■ **Records**
####################

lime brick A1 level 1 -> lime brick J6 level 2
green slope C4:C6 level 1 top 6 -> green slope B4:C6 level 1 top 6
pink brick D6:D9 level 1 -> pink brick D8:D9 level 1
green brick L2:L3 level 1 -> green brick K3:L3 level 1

####################

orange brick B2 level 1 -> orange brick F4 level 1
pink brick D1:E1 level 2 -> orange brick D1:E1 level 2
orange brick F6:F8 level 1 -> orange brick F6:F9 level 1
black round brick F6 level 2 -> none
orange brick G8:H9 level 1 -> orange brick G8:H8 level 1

####################

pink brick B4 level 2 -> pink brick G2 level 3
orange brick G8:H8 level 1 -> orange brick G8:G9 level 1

####################

■ **Work required**
Look through the material and say how many lines hold "brick". Give the number only.

■ **Written response**
10